> _Try it_: From the material below, pull each line containing the string "none".

> _Raw data_:
• • • • • • •
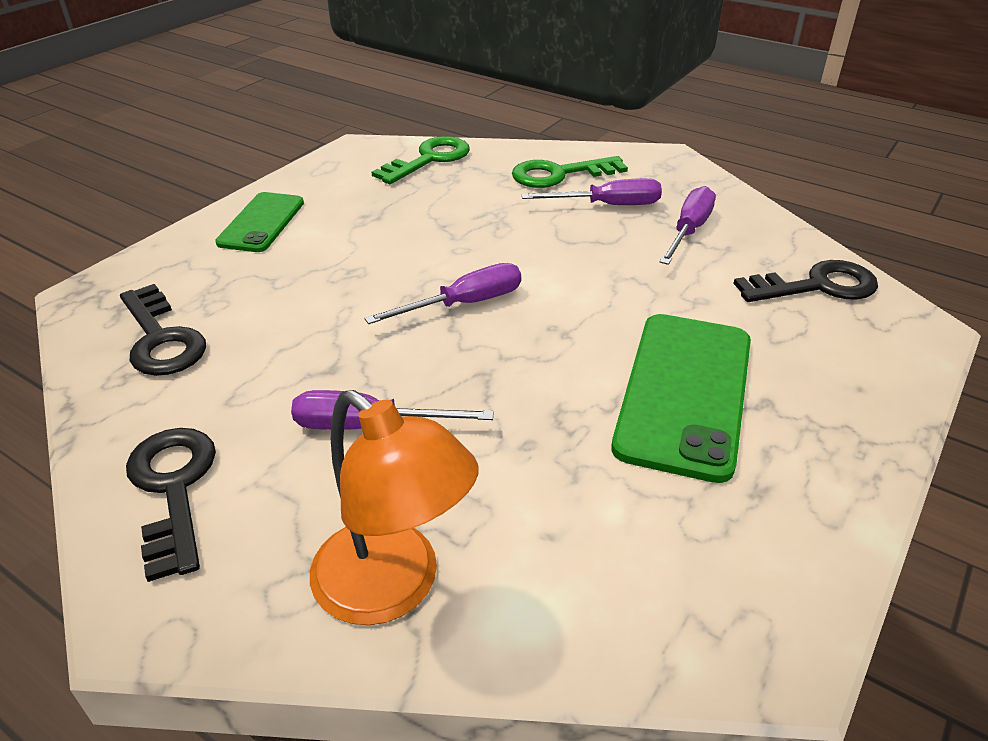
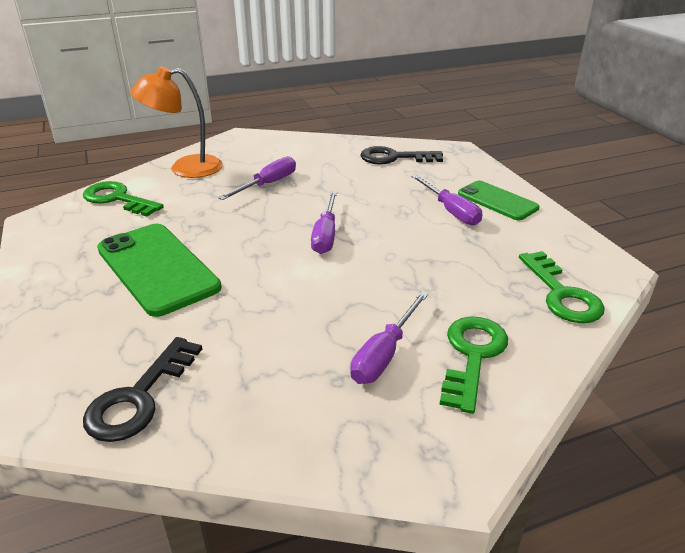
camera: 125 degrees right, 5 degrees down
black key [126,428,216,582] -> none
purple screwdriver [660,186,716,265] -> purple screwdriver moved to [411,174,482,225]
none -> green key [83,181,164,217]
• • • • • • •
> _Finished task_:
black key [126,428,216,582] -> none
none -> green key [83,181,164,217]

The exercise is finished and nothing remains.